- [Task goal] The line containing "Q1: NPN (B U6/OUT, C" marks the start; please restate exactly that line and only the lines following it through the end of the material below.

=== Begin Enclosure ===

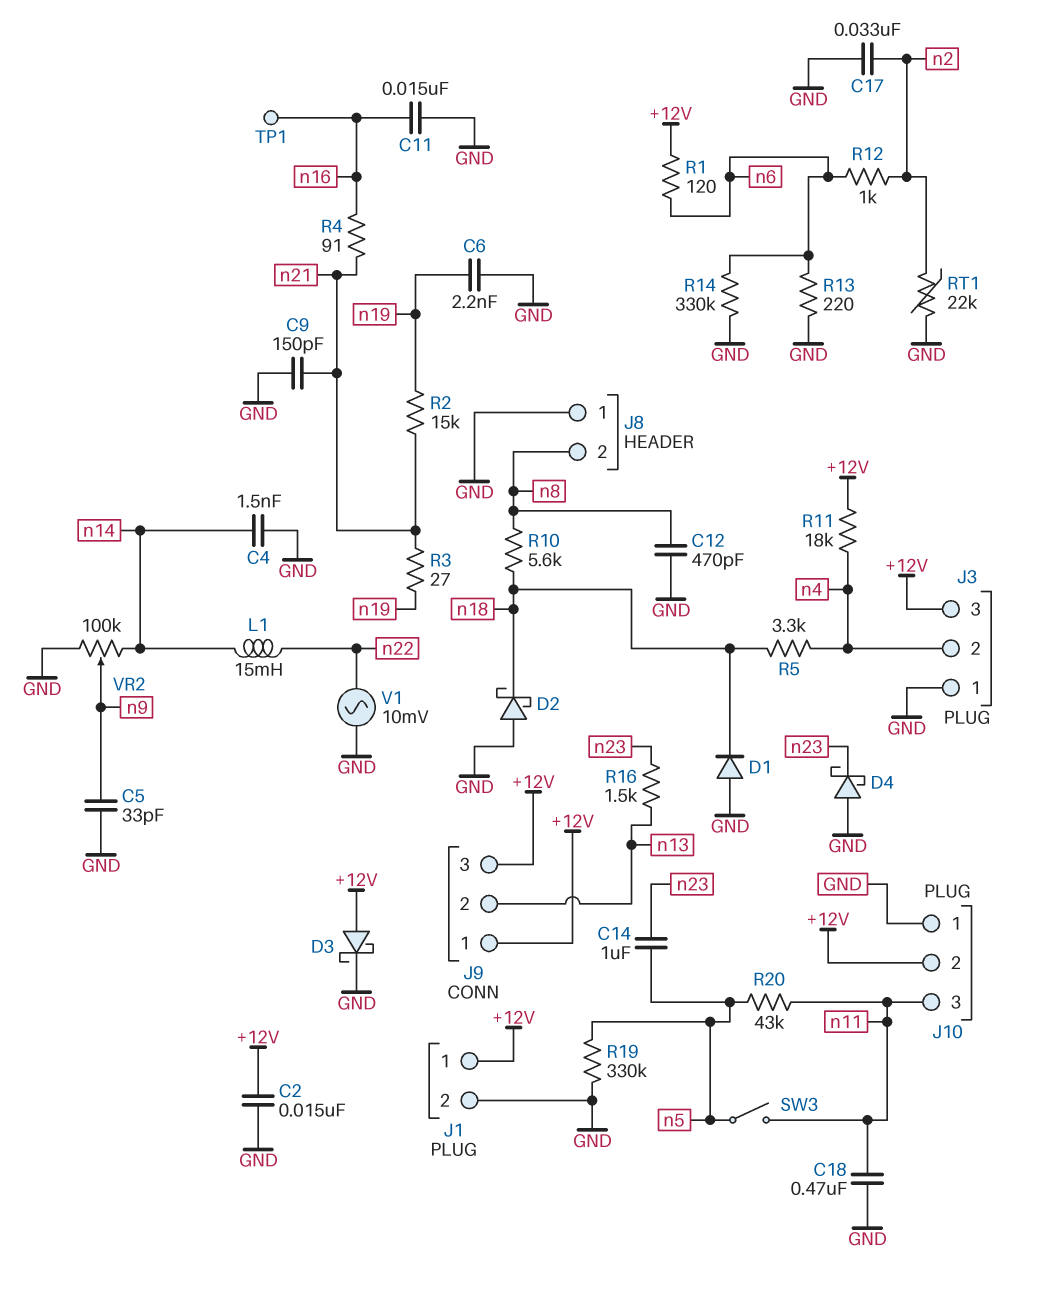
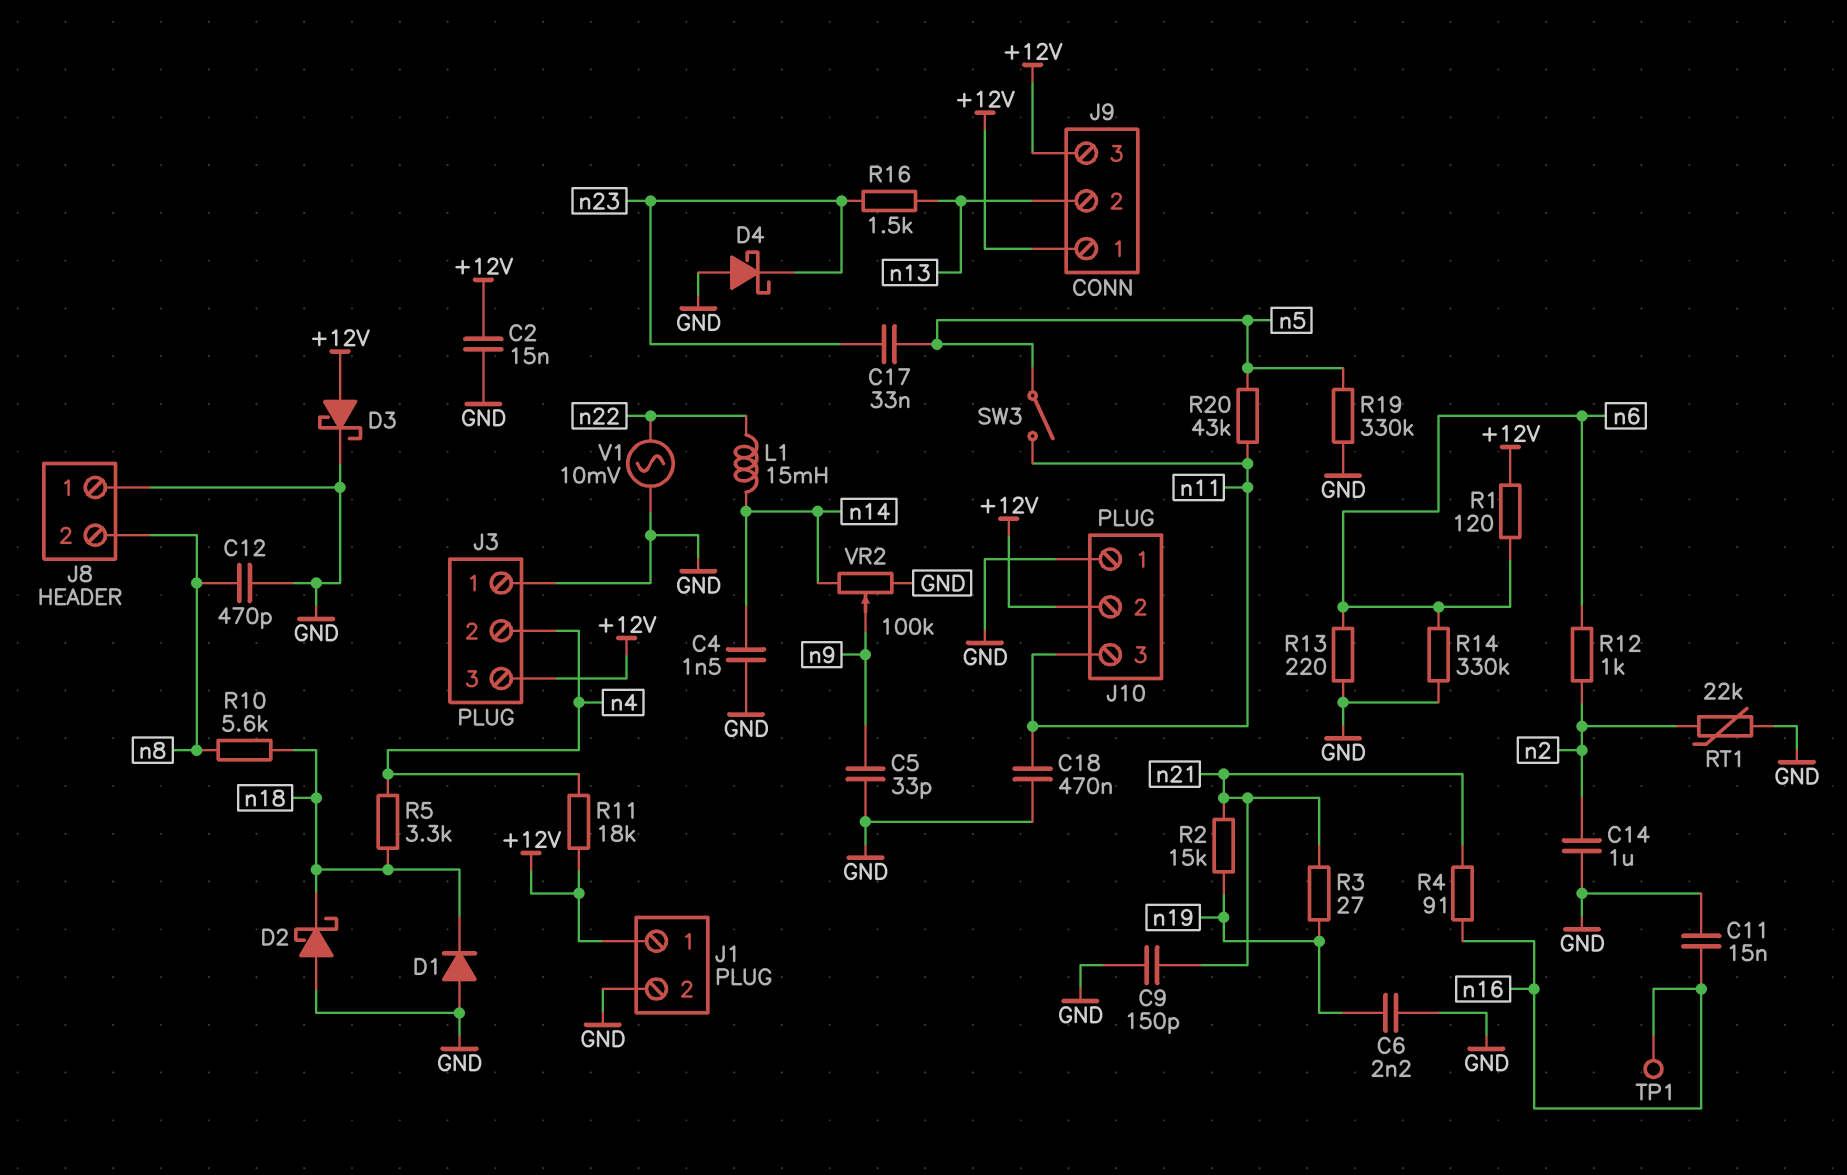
C14: 1uF (n5, n23) -> 1uF (GND, n2)
C17: 33nF (GND, n2) -> 33nF (n5, n23)

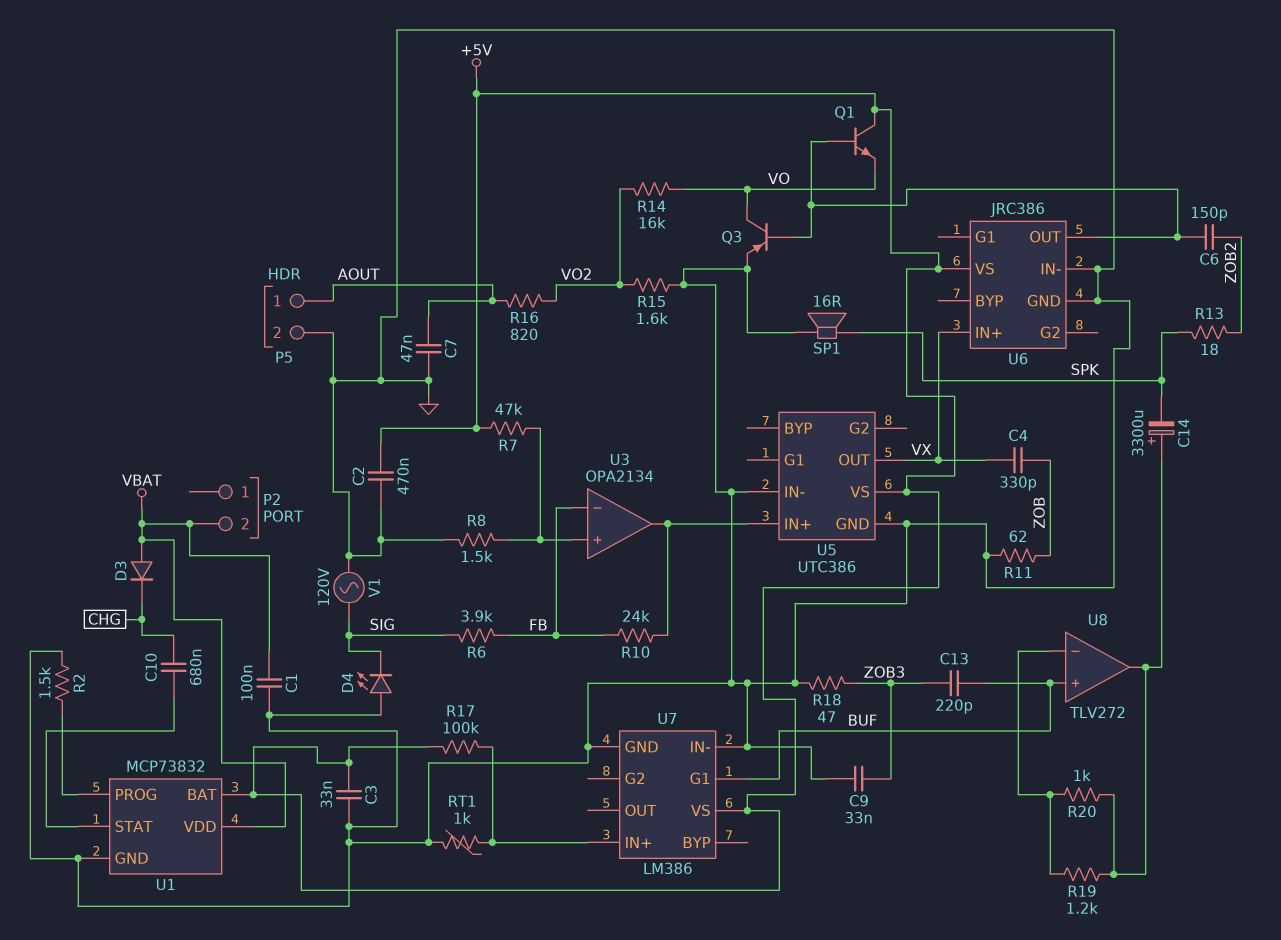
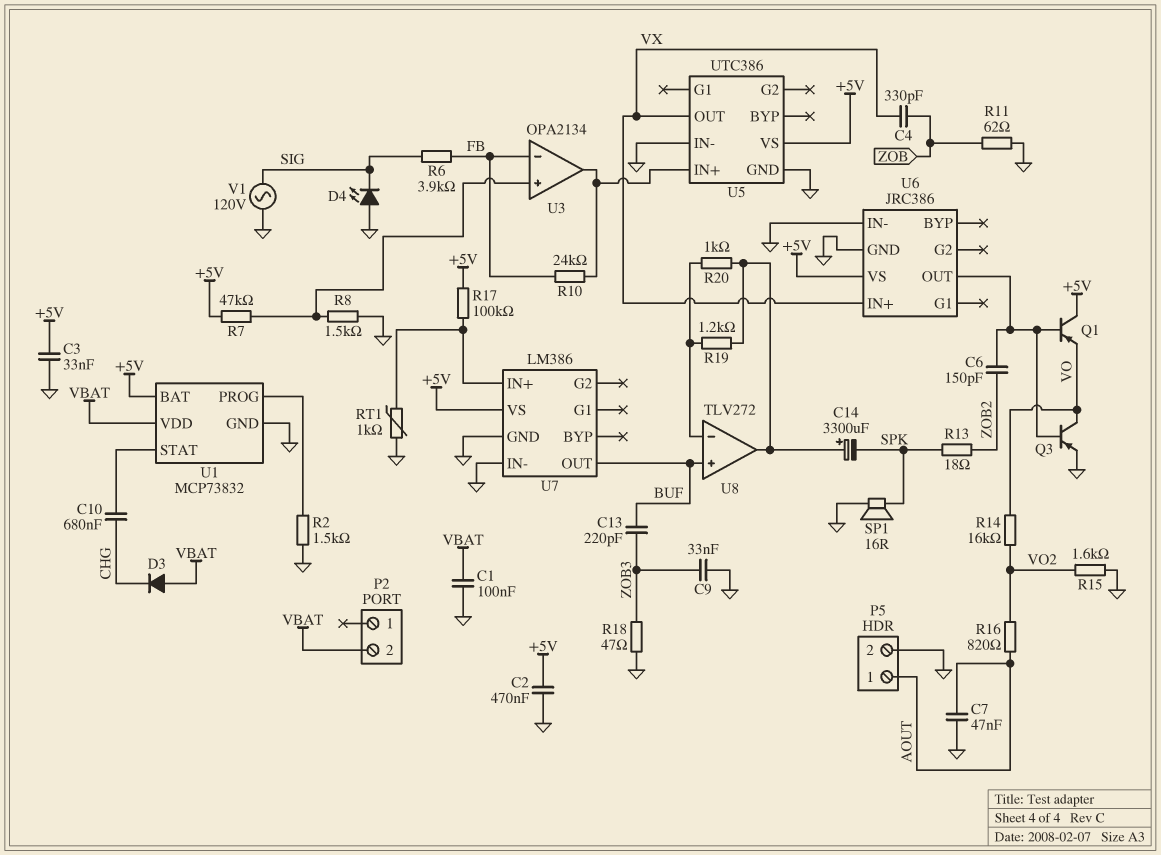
Q1: NPN (B U6/OUT, C +5V, E VO) -> PNP (B U6/OUT, C +5V, E VO)
U7 pin G1: BUF -> none
U7 pin OUT: none -> BUF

=== End Enclosure ===

- [Solution to the problem]
Q1: NPN (B U6/OUT, C +5V, E VO) -> PNP (B U6/OUT, C +5V, E VO)
U7 pin G1: BUF -> none
U7 pin OUT: none -> BUF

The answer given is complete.